● **DATA PROVIDED**
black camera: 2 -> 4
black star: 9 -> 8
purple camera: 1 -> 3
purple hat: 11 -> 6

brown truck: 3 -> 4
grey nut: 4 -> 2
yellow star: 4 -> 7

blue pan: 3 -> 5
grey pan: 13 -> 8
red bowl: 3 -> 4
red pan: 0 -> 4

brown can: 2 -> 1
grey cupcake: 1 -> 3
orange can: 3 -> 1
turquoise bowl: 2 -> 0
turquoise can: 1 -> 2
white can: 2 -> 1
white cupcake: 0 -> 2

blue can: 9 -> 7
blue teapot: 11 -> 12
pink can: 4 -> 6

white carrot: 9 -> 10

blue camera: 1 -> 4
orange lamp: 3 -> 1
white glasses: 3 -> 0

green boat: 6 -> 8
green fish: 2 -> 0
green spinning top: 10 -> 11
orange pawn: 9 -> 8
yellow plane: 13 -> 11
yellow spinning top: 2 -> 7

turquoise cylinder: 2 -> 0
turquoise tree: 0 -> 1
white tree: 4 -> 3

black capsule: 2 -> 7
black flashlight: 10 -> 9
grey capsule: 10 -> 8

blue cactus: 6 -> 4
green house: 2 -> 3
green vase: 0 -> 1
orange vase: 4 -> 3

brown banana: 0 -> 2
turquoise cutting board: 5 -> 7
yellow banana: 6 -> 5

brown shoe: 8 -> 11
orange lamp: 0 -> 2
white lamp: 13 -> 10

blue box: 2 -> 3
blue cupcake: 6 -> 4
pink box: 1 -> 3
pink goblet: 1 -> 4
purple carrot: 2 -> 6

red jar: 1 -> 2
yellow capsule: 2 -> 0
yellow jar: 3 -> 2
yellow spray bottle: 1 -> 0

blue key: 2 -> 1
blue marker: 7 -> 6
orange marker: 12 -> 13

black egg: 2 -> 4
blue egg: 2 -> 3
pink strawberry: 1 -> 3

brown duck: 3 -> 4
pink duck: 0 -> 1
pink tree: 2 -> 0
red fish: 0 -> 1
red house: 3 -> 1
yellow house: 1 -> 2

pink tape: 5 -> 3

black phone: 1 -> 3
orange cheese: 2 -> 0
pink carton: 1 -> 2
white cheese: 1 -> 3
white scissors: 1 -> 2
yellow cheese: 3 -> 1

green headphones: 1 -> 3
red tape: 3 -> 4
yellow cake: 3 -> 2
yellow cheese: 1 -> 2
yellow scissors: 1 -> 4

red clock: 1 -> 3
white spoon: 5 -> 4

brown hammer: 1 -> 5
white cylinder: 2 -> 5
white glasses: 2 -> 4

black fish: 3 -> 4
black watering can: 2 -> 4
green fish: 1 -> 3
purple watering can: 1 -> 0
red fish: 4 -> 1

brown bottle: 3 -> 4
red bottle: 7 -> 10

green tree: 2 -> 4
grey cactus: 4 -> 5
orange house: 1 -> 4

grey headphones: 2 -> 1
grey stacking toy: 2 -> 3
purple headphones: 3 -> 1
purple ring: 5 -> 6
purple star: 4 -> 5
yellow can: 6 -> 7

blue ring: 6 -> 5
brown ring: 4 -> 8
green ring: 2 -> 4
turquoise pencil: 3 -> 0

● **TASK BRIEF**
Nothing in the entries above may be left out; retype them all exactly.

● **ANSWER AREA**
black camera: 2 -> 4
black star: 9 -> 8
purple camera: 1 -> 3
purple hat: 11 -> 6

brown truck: 3 -> 4
grey nut: 4 -> 2
yellow star: 4 -> 7

blue pan: 3 -> 5
grey pan: 13 -> 8
red bowl: 3 -> 4
red pan: 0 -> 4

brown can: 2 -> 1
grey cupcake: 1 -> 3
orange can: 3 -> 1
turquoise bowl: 2 -> 0
turquoise can: 1 -> 2
white can: 2 -> 1
white cupcake: 0 -> 2

blue can: 9 -> 7
blue teapot: 11 -> 12
pink can: 4 -> 6

white carrot: 9 -> 10

blue camera: 1 -> 4
orange lamp: 3 -> 1
white glasses: 3 -> 0

green boat: 6 -> 8
green fish: 2 -> 0
green spinning top: 10 -> 11
orange pawn: 9 -> 8
yellow plane: 13 -> 11
yellow spinning top: 2 -> 7

turquoise cylinder: 2 -> 0
turquoise tree: 0 -> 1
white tree: 4 -> 3

black capsule: 2 -> 7
black flashlight: 10 -> 9
grey capsule: 10 -> 8

blue cactus: 6 -> 4
green house: 2 -> 3
green vase: 0 -> 1
orange vase: 4 -> 3

brown banana: 0 -> 2
turquoise cutting board: 5 -> 7
yellow banana: 6 -> 5

brown shoe: 8 -> 11
orange lamp: 0 -> 2
white lamp: 13 -> 10

blue box: 2 -> 3
blue cupcake: 6 -> 4
pink box: 1 -> 3
pink goblet: 1 -> 4
purple carrot: 2 -> 6

red jar: 1 -> 2
yellow capsule: 2 -> 0
yellow jar: 3 -> 2
yellow spray bottle: 1 -> 0

blue key: 2 -> 1
blue marker: 7 -> 6
orange marker: 12 -> 13

black egg: 2 -> 4
blue egg: 2 -> 3
pink strawberry: 1 -> 3

brown duck: 3 -> 4
pink duck: 0 -> 1
pink tree: 2 -> 0
red fish: 0 -> 1
red house: 3 -> 1
yellow house: 1 -> 2

pink tape: 5 -> 3

black phone: 1 -> 3
orange cheese: 2 -> 0
pink carton: 1 -> 2
white cheese: 1 -> 3
white scissors: 1 -> 2
yellow cheese: 3 -> 1

green headphones: 1 -> 3
red tape: 3 -> 4
yellow cake: 3 -> 2
yellow cheese: 1 -> 2
yellow scissors: 1 -> 4

red clock: 1 -> 3
white spoon: 5 -> 4

brown hammer: 1 -> 5
white cylinder: 2 -> 5
white glasses: 2 -> 4

black fish: 3 -> 4
black watering can: 2 -> 4
green fish: 1 -> 3
purple watering can: 1 -> 0
red fish: 4 -> 1

brown bottle: 3 -> 4
red bottle: 7 -> 10

green tree: 2 -> 4
grey cactus: 4 -> 5
orange house: 1 -> 4

grey headphones: 2 -> 1
grey stacking toy: 2 -> 3
purple headphones: 3 -> 1
purple ring: 5 -> 6
purple star: 4 -> 5
yellow can: 6 -> 7

blue ring: 6 -> 5
brown ring: 4 -> 8
green ring: 2 -> 4
turquoise pencil: 3 -> 0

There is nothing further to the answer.